Top of Records provided

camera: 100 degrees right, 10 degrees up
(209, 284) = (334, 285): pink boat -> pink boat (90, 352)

Bottom of Records provided
Top of Records provided

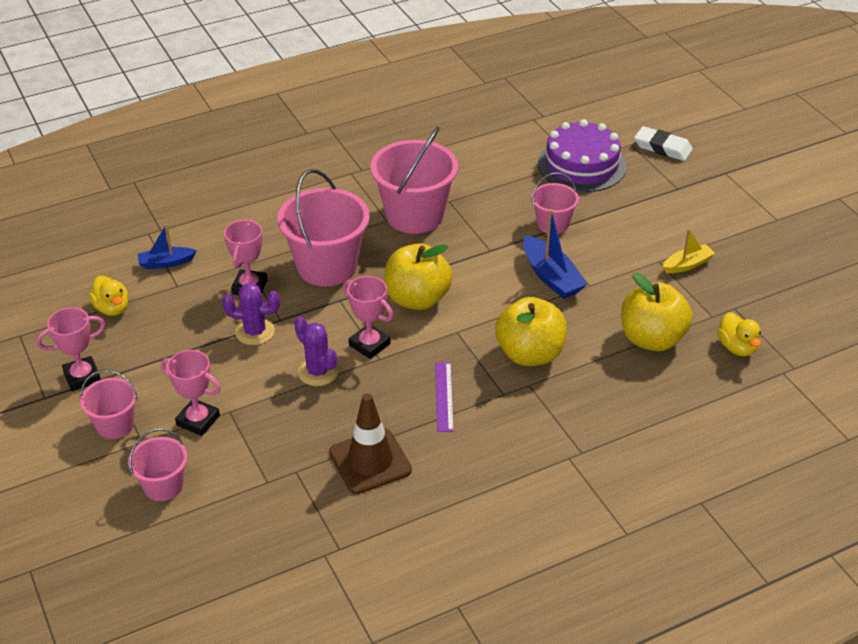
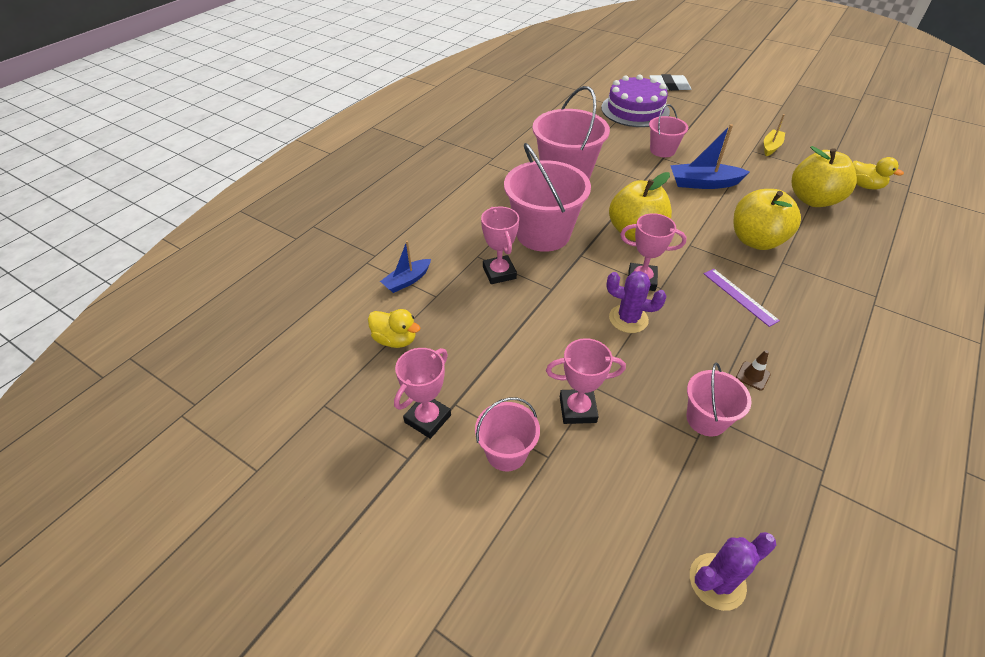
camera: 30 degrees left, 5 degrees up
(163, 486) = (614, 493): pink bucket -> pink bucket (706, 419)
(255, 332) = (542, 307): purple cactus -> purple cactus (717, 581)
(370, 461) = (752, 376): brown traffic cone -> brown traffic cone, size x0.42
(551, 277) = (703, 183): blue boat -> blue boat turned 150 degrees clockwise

Bottom of Records provided
Top of Records provided

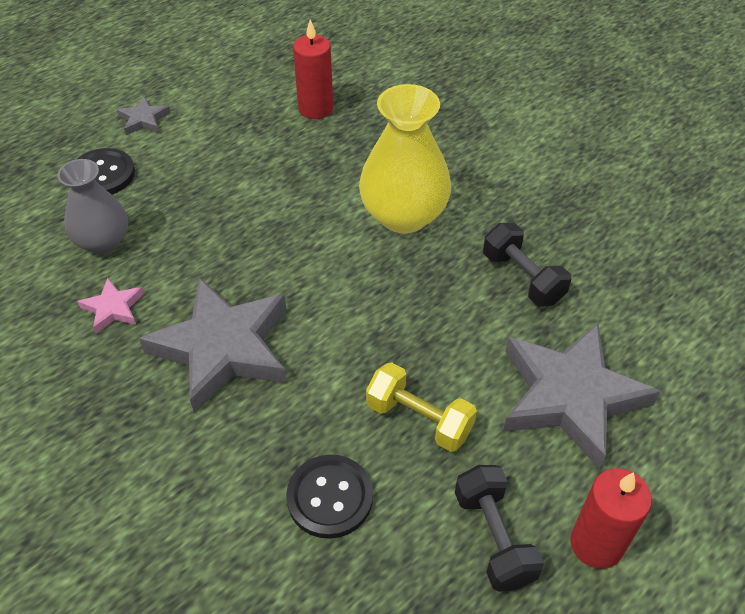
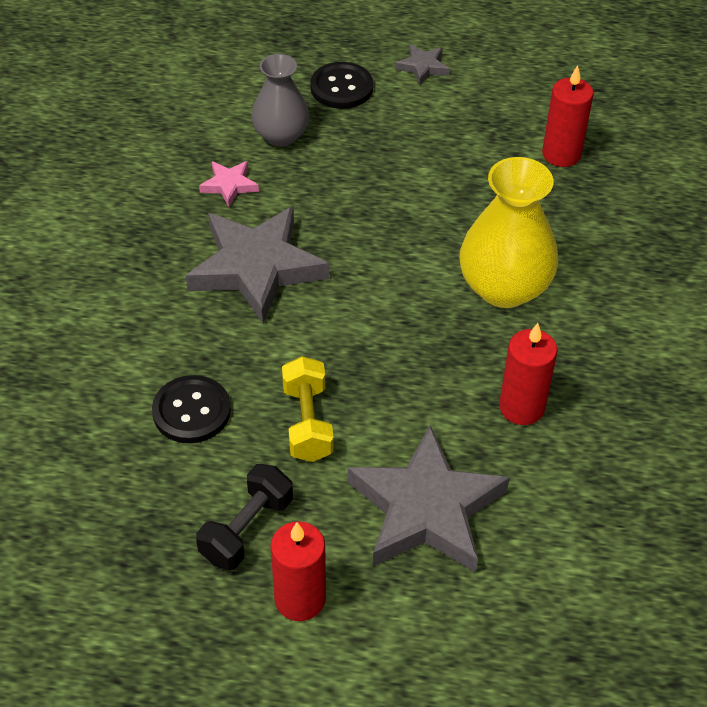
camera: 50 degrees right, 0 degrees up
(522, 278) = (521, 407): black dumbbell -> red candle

Bottom of Records provided

**What to work on:**
How many lines in the data above hold the word "right"? Answer with the number alone.

**Response to this task:**
2